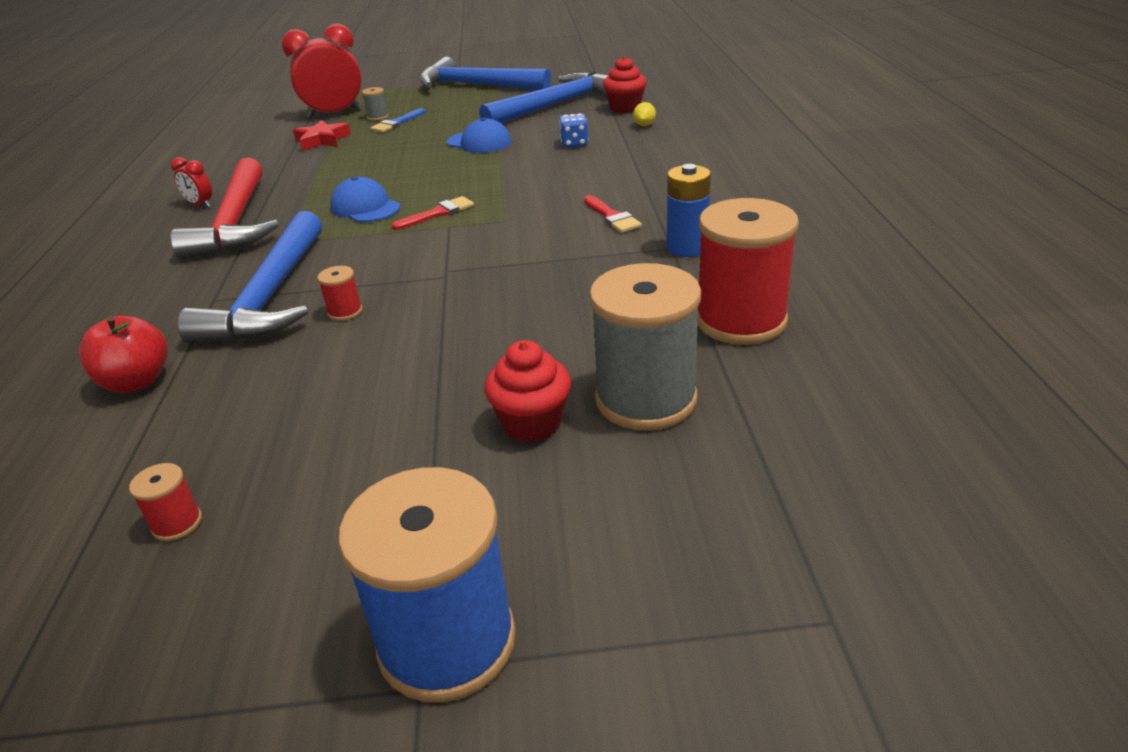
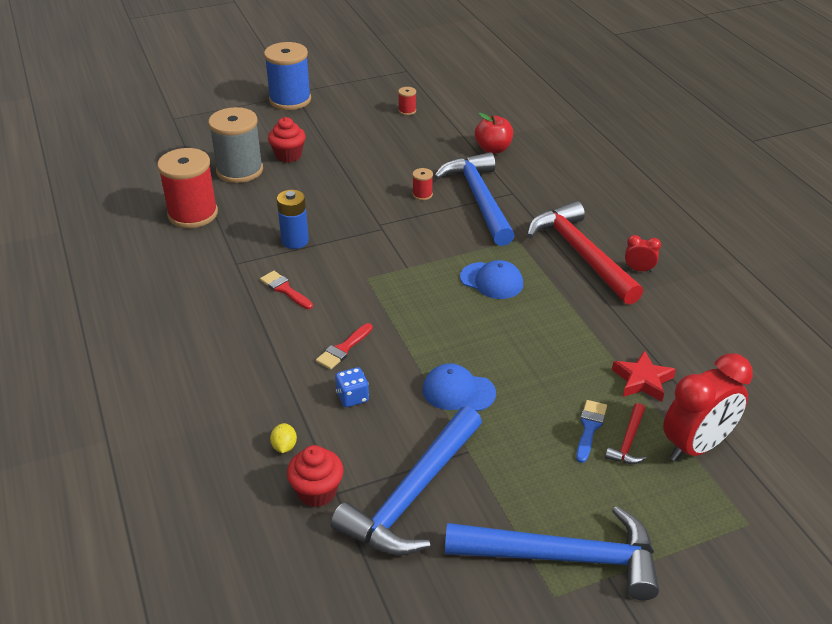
camera: 160 degrees right, 5 degrees up
(378, 117) = (628, 441): grey spool -> red hammer
(438, 213) = (425, 280): red brush -> red brush (343, 349)
(687, 248) = (225, 264): blue battery -> blue battery (295, 241)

WORK REQUEST
I'd like the material duplicated exactly, without its pictures.

SOLUTION TO THIS TASK
camera: 160 degrees right, 5 degrees up
(378, 117) = (628, 441): grey spool -> red hammer
(438, 213) = (425, 280): red brush -> red brush (343, 349)
(687, 248) = (225, 264): blue battery -> blue battery (295, 241)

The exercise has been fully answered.